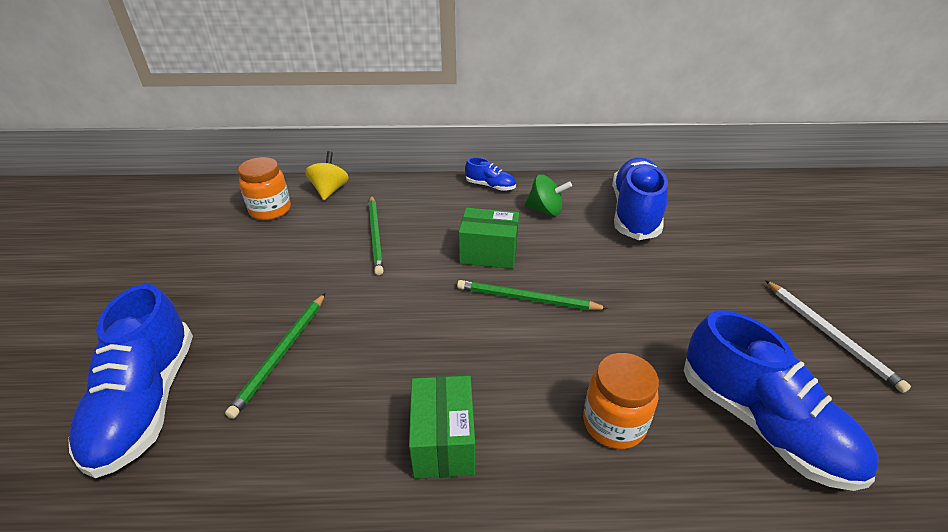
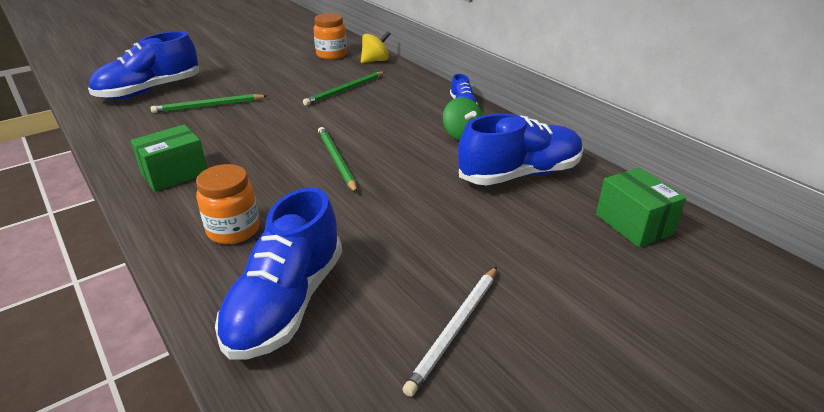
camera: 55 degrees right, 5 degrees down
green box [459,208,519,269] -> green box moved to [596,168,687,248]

= = =

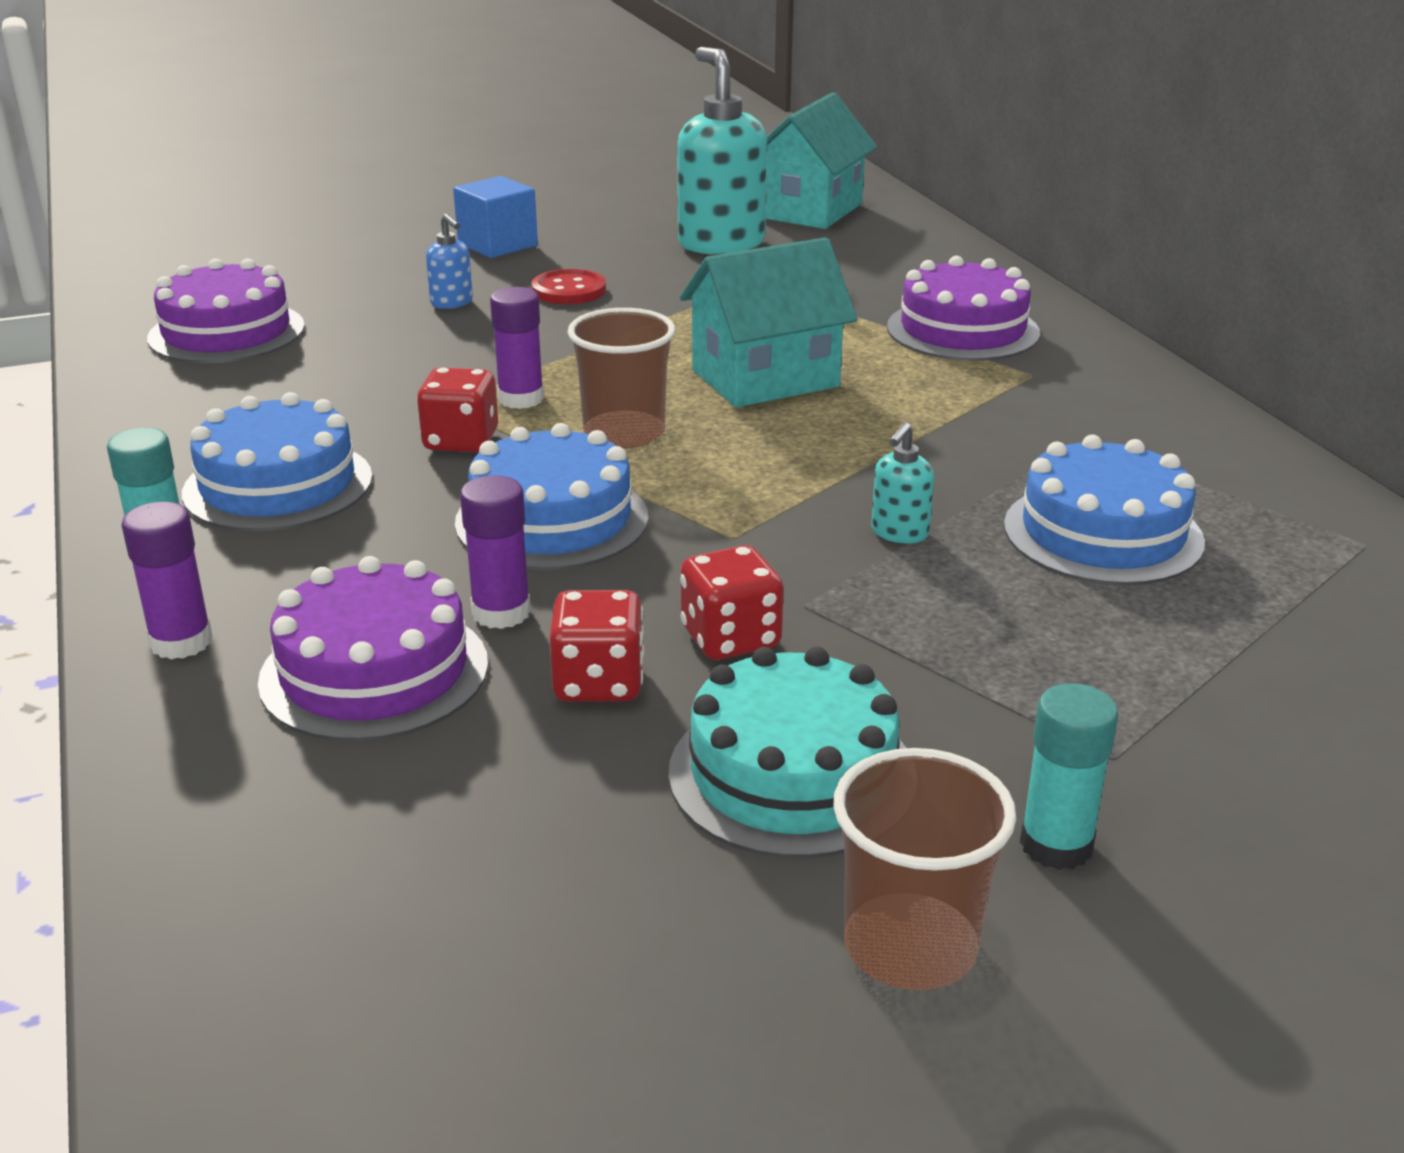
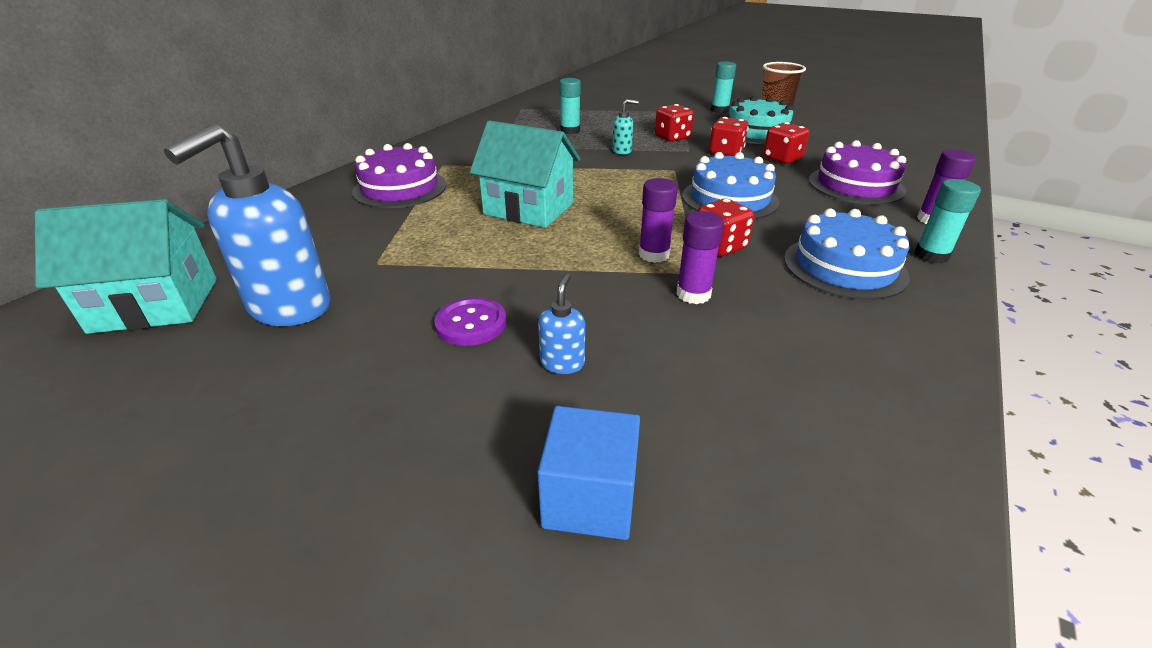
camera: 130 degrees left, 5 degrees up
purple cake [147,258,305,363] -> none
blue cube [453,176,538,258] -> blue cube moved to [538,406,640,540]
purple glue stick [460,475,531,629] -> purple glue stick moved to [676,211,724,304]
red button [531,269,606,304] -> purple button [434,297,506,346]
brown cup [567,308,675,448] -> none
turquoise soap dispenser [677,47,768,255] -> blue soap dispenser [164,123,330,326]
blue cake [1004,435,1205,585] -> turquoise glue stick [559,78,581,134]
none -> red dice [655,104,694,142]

= = =

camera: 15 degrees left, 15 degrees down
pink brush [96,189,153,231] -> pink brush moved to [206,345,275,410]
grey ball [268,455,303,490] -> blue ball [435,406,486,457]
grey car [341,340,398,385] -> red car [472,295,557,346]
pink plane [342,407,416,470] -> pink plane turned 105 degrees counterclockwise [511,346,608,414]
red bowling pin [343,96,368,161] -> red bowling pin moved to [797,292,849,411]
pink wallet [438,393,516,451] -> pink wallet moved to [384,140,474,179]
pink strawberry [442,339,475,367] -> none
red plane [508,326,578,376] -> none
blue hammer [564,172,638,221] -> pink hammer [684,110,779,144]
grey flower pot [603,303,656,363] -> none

= = =

An exact copy of the lines above, from the one containing "pink brush [96,189,153,231]" through the one containing "grey flower pot [603,303,656,363] -> none", is the whole of the answer.

pink brush [96,189,153,231] -> pink brush moved to [206,345,275,410]
grey ball [268,455,303,490] -> blue ball [435,406,486,457]
grey car [341,340,398,385] -> red car [472,295,557,346]
pink plane [342,407,416,470] -> pink plane turned 105 degrees counterclockwise [511,346,608,414]
red bowling pin [343,96,368,161] -> red bowling pin moved to [797,292,849,411]
pink wallet [438,393,516,451] -> pink wallet moved to [384,140,474,179]
pink strawberry [442,339,475,367] -> none
red plane [508,326,578,376] -> none
blue hammer [564,172,638,221] -> pink hammer [684,110,779,144]
grey flower pot [603,303,656,363] -> none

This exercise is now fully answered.